Content revision data
[Start of Attachment]

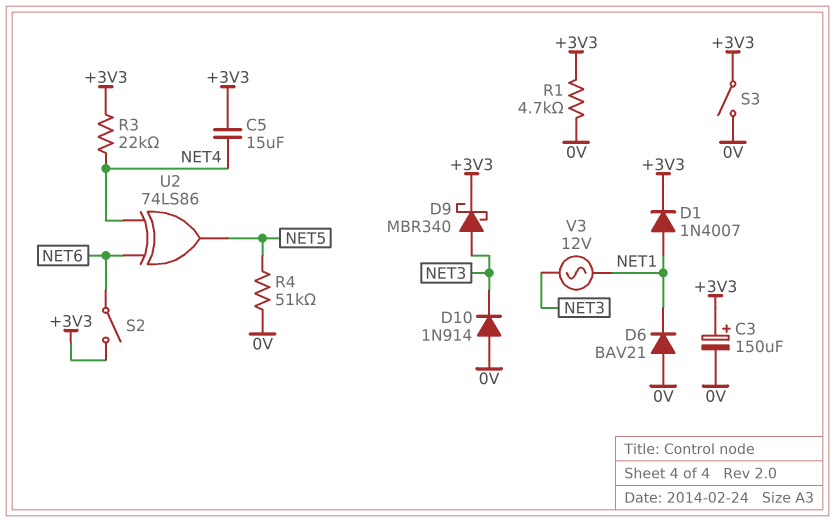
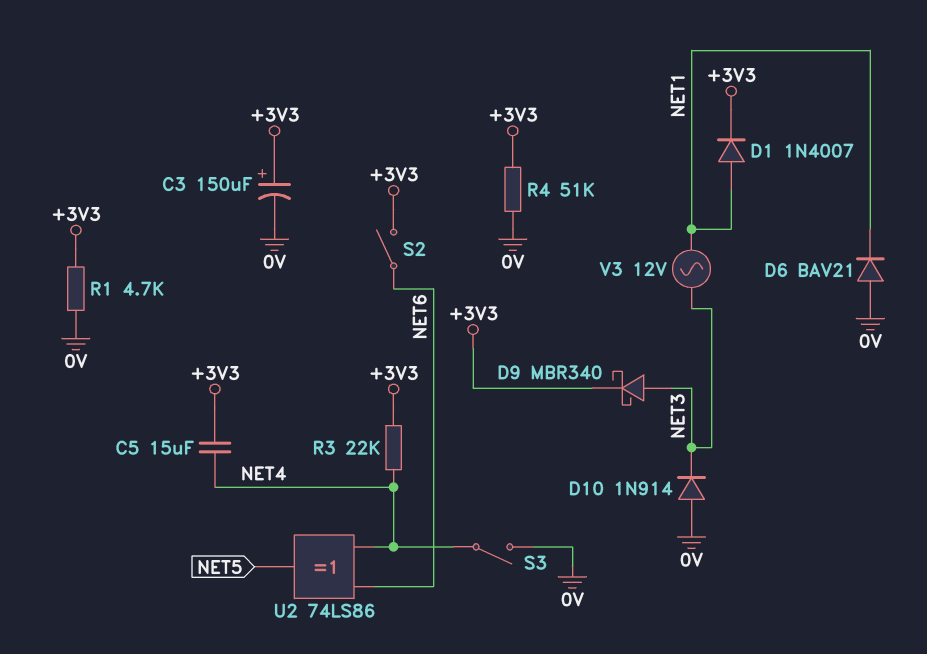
R4: 51k (0V, NET5) -> 51k (+3V3, 0V)
S3: switch (+3V3, 0V) -> switch (0V, NET4)

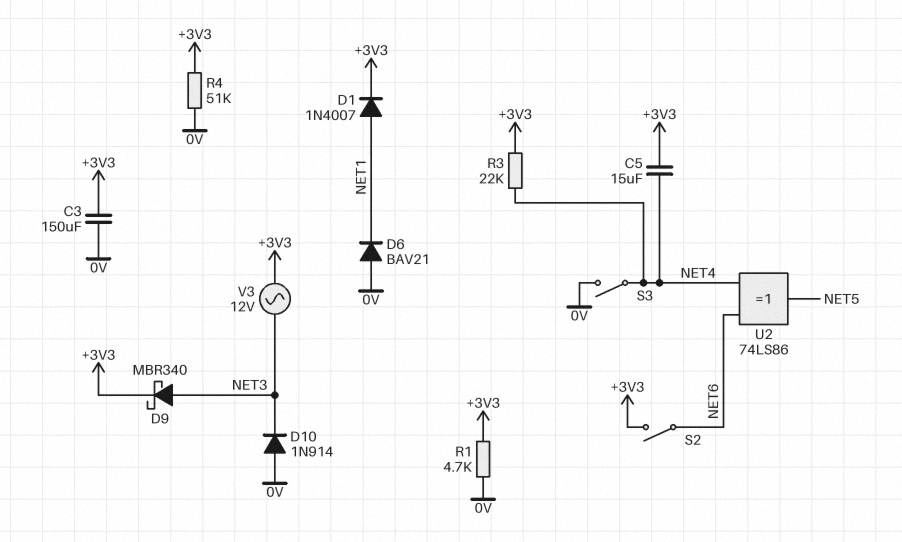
C3: 150uF (plus +3V3, minus 0V) -> 150uF (+3V3, 0V)
V3: AC 12V (NET1, NET3) -> AC 12V (+3V3, NET3)

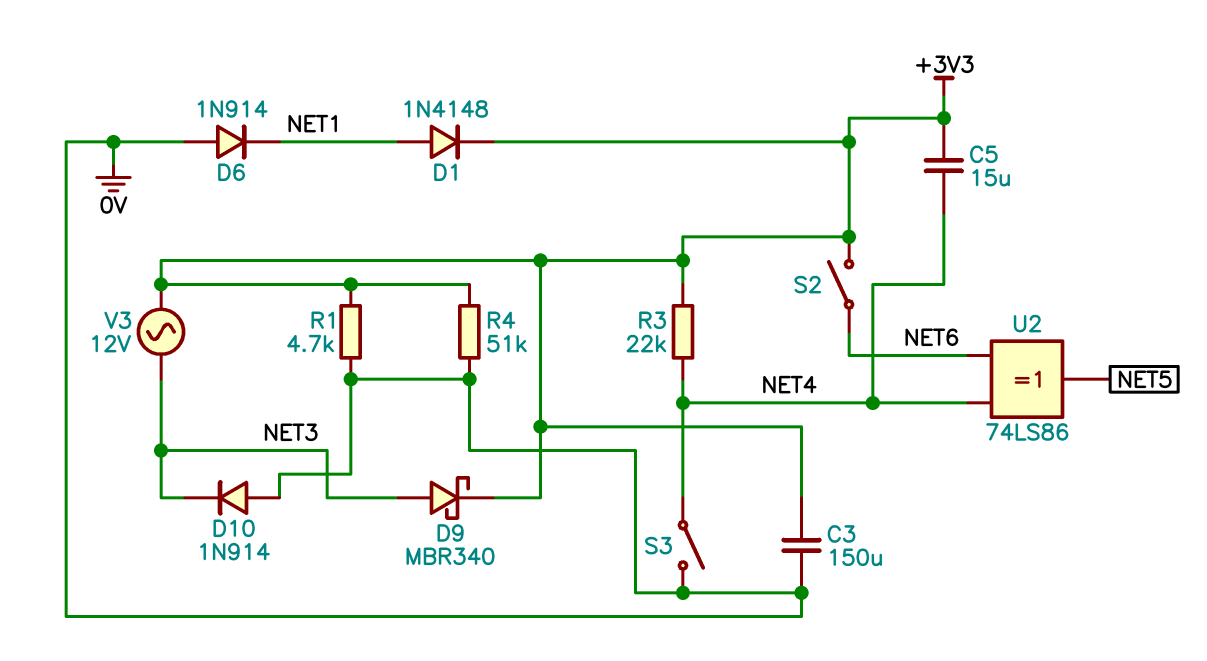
D1: diode 1N4007 (A NET1, K +3V3) -> diode 1N4148 (A NET1, K +3V3)
D6: diode BAV21 (A 0V, K NET1) -> diode 1N914 (A 0V, K NET1)

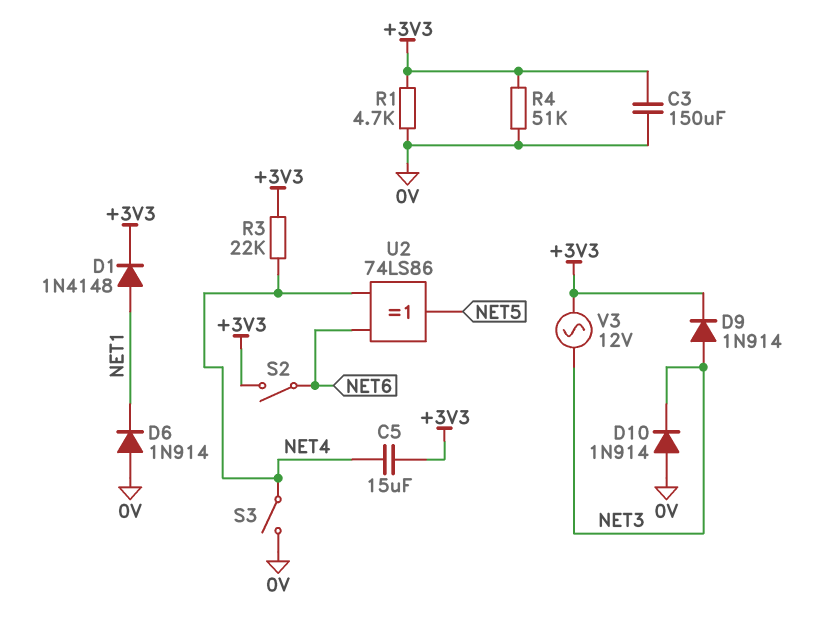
D9: schottky MBR340 (A NET3, K +3V3) -> diode 1N914 (A NET3, K +3V3)

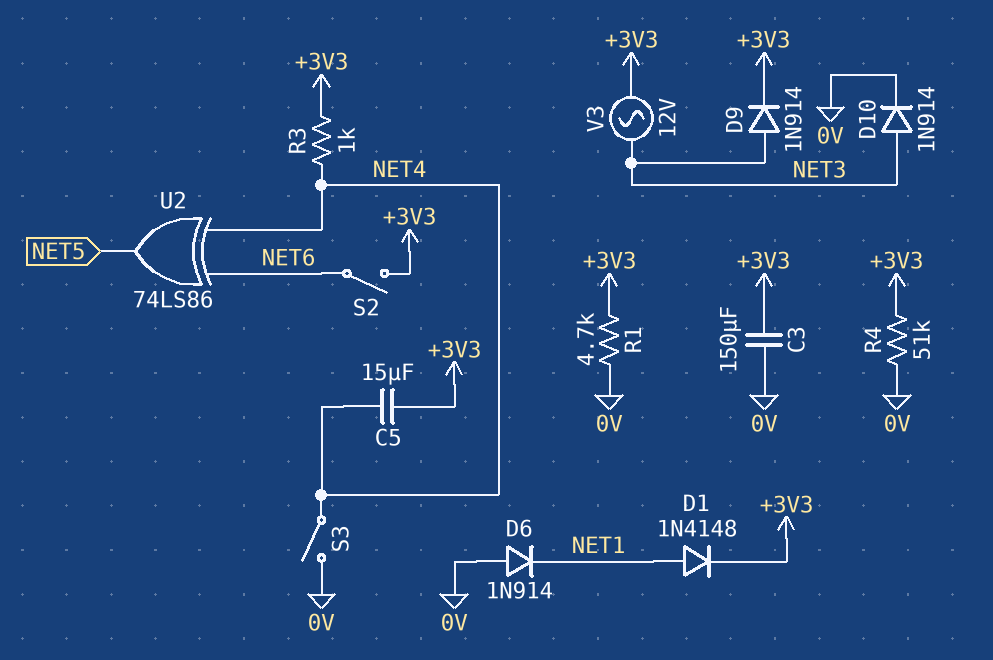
D10: diode 1N914 (A 0V, K NET3) -> diode 1N914 (A NET3, K 0V)
R3: 22k (+3V3, NET4) -> 1k (+3V3, NET4)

[End of Attachment]

## [AIM OF THE TASK]
Where the line containing "D9: schottky MBR340" appears above, start there and set down each line exactly through the last line of the data; leave out every picture.

## [TASK OUTPUT]
D9: schottky MBR340 (A NET3, K +3V3) -> diode 1N914 (A NET3, K +3V3)

D10: diode 1N914 (A 0V, K NET3) -> diode 1N914 (A NET3, K 0V)
R3: 22k (+3V3, NET4) -> 1k (+3V3, NET4)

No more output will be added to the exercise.